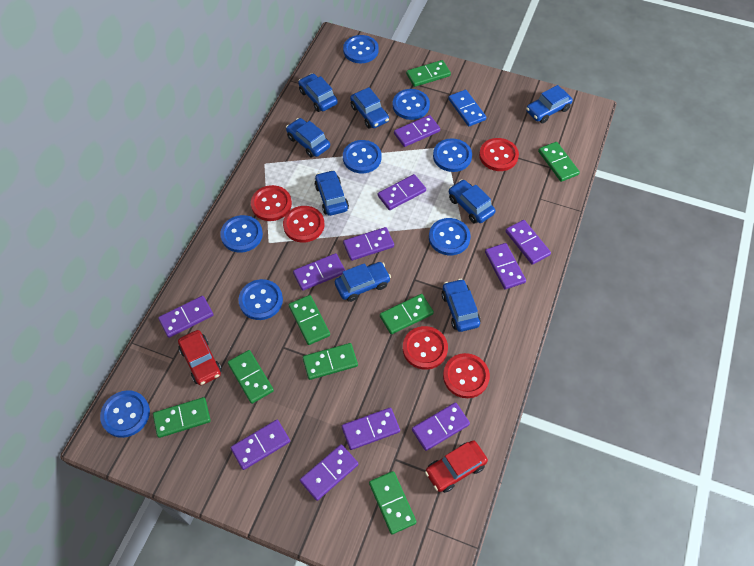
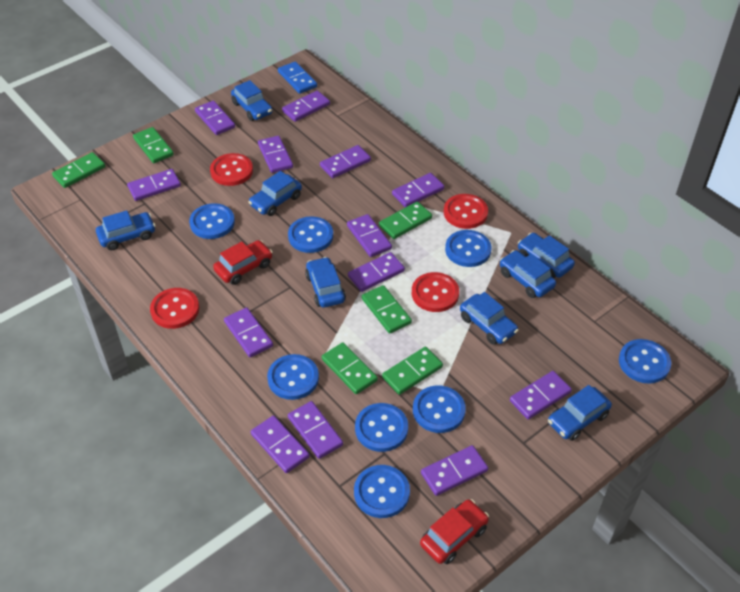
green domino: 8 -> 6
purple domino: 11 -> 13
red button: 5 -> 4

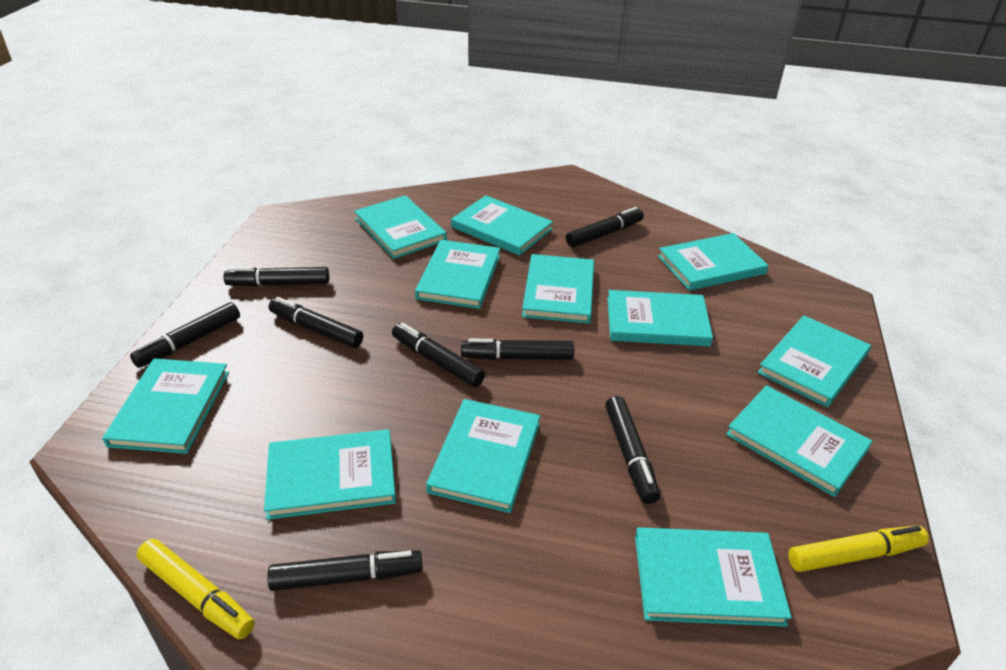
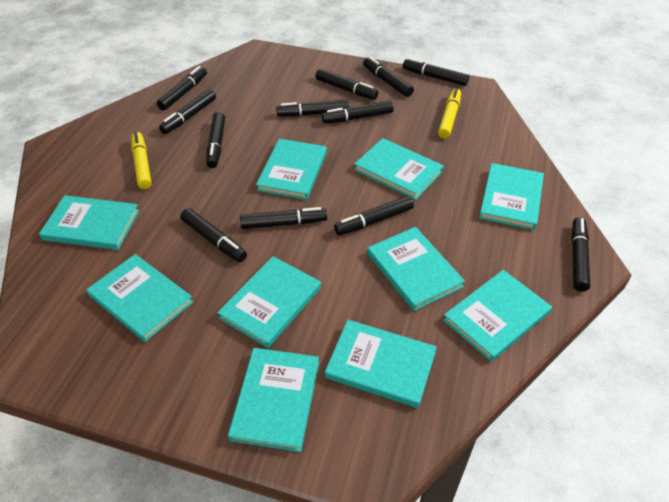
black marker: 8 -> 12
turquoise book: 12 -> 10

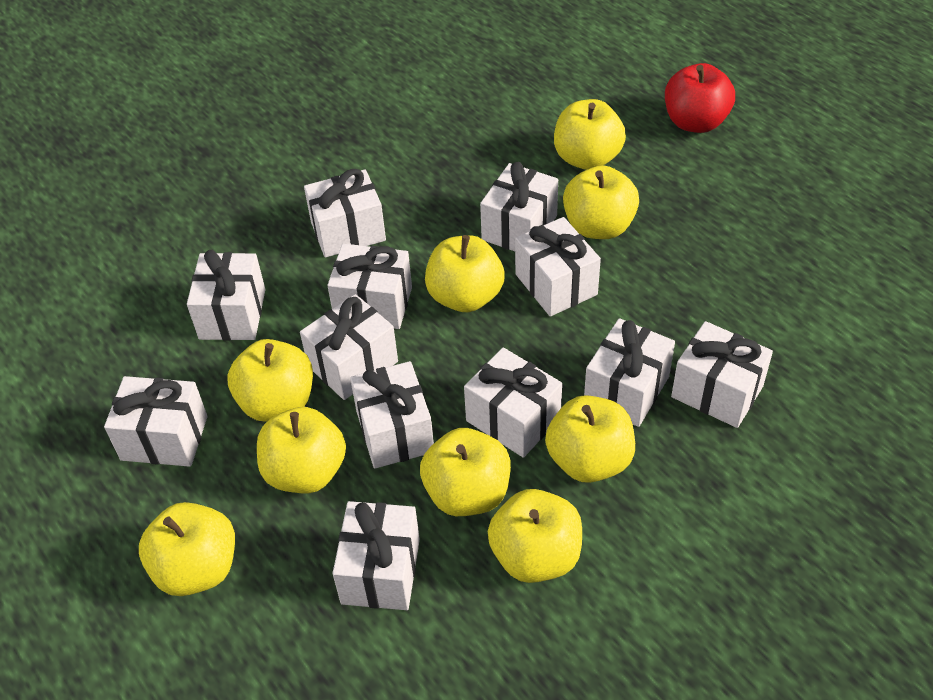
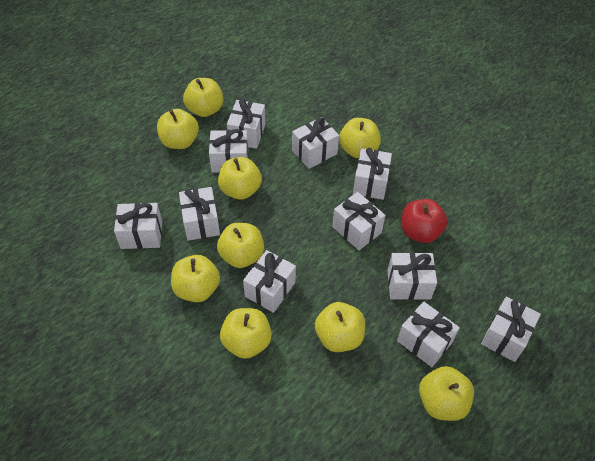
white gift: 12 -> 11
==*==
Would you repeat each line of the listing exactly, skipping any picture?

# RESULT BELOW:
green domino: 8 -> 6
purple domino: 11 -> 13
red button: 5 -> 4

black marker: 8 -> 12
turquoise book: 12 -> 10

white gift: 12 -> 11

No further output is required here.